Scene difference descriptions
◆ ◆ ◆ ◆ ◆ ◆ ◆
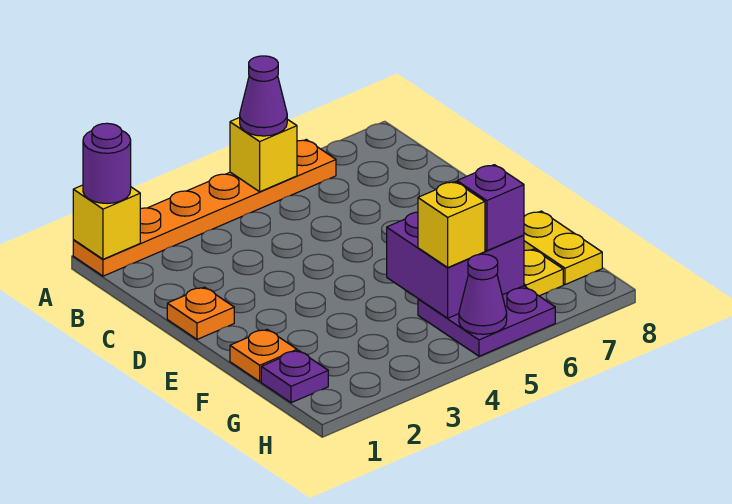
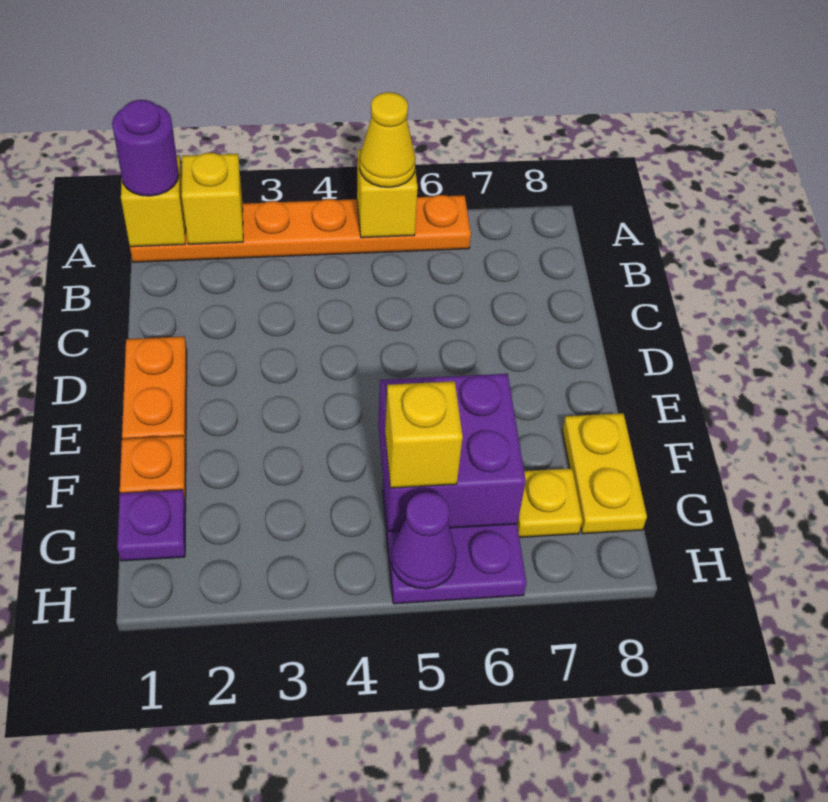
none -> yellow 1x1 brick [182,153,243,244]
purple 1x1 cone [240,56,287,136] -> yellow 1x1 cone [360,92,416,187]
orange 1x1 plate [167,287,234,339] -> orange 1x2 plate [122,337,187,447]
purple 1x1 brick [457,165,524,251] -> none

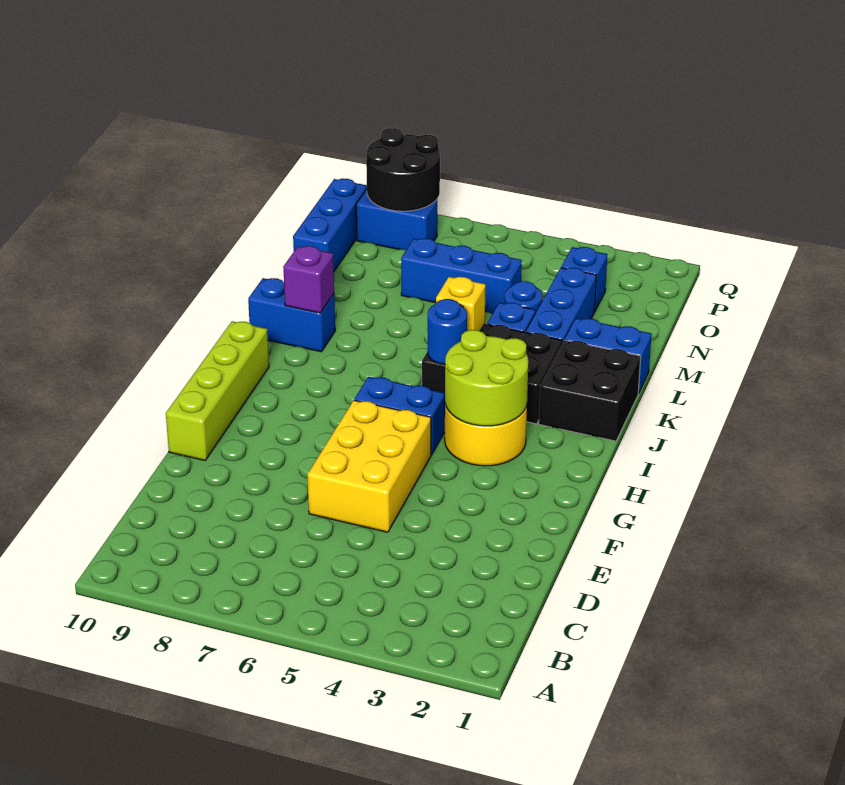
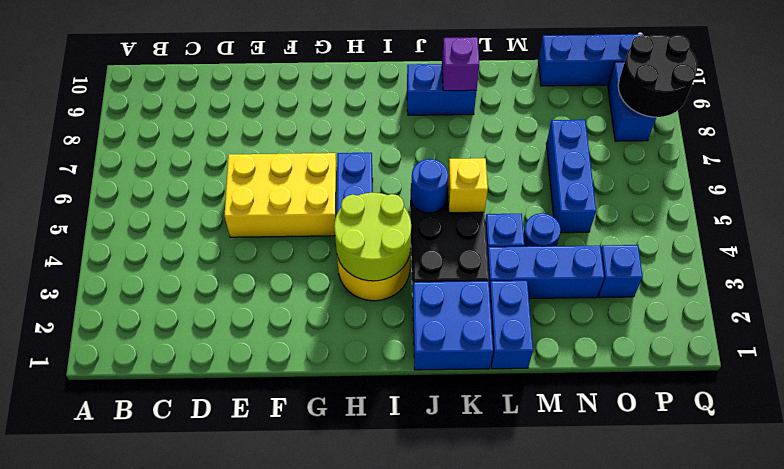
lime 1x4 brick [166,321,269,460] -> none
black 2x2 brick [539,340,641,441] -> blue 2x2 brick [413,281,493,370]
blue 1x2 brick [248,278,335,352] -> blue 1x2 brick turned to [407,64,476,115]

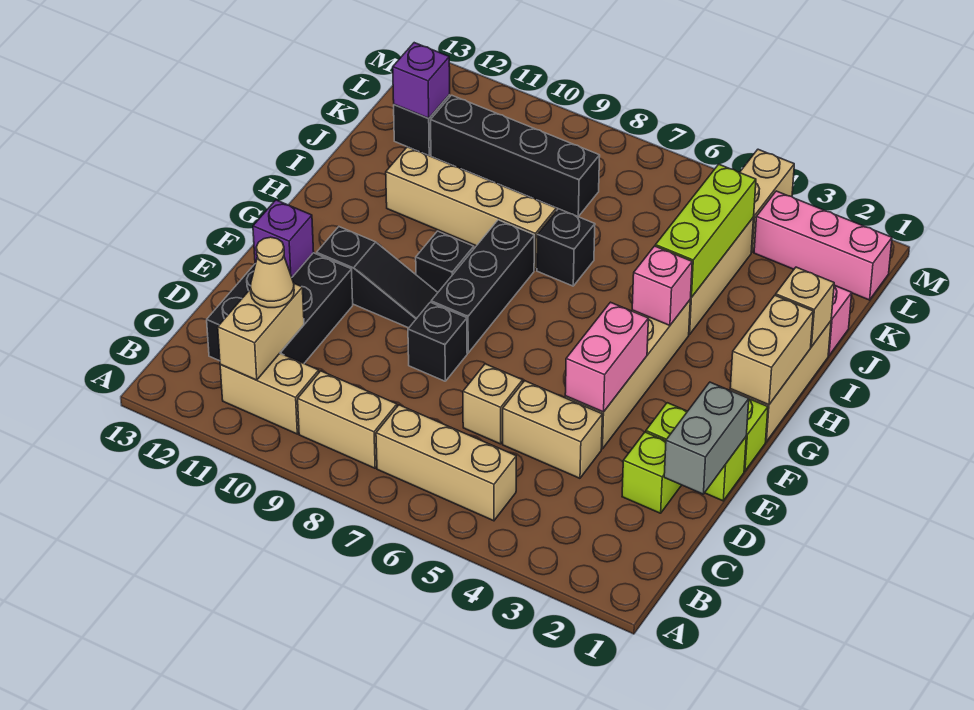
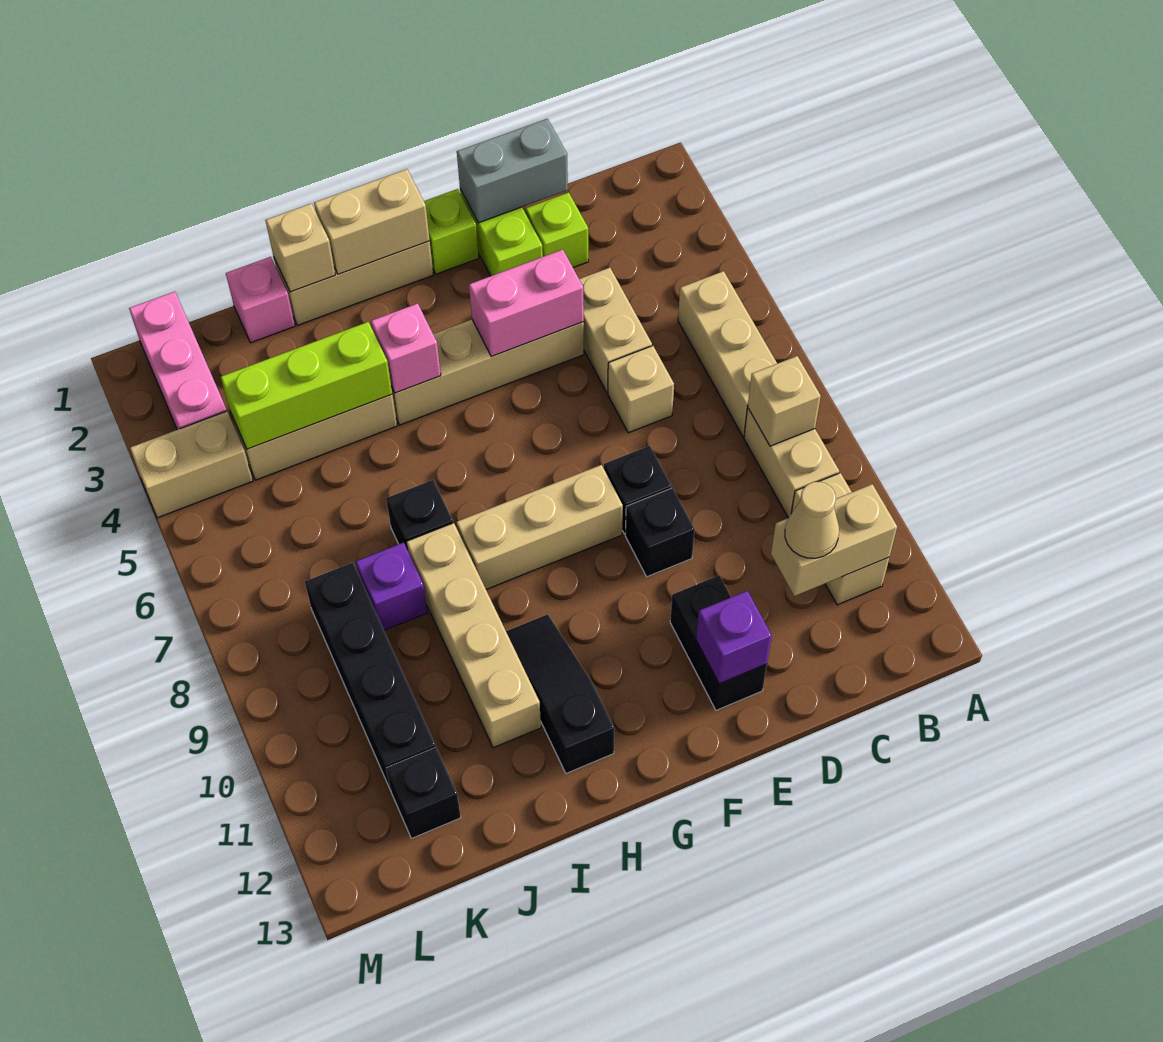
none -> tan 1x1 brick [748,356,821,446]
black 2x3 brick [207,253,353,363] -> black 1x2 brick [670,576,767,710]
black 1x3 brick [431,220,534,353] -> tan 1x3 brick [456,465,623,589]
black 1x3 slope [317,227,438,328] -> black 1x3 slope moved to [506,614,614,773]
black 1x1 brick [416,231,474,292] -> black 1x1 brick moved to [625,488,695,577]
purple 1x1 brick [393,43,450,118] -> purple 1x1 brick moved to [356,543,428,630]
◆ ◆ ◆ ◆ ◆ ◆ ◆
*Your assignment*.
Which of the lines in the data contain the string "black"? Return each one.

*Solution to the problem*.
black 2x2 brick [539,340,641,441] -> blue 2x2 brick [413,281,493,370]
black 2x3 brick [207,253,353,363] -> black 1x2 brick [670,576,767,710]
black 1x3 brick [431,220,534,353] -> tan 1x3 brick [456,465,623,589]
black 1x3 slope [317,227,438,328] -> black 1x3 slope moved to [506,614,614,773]
black 1x1 brick [416,231,474,292] -> black 1x1 brick moved to [625,488,695,577]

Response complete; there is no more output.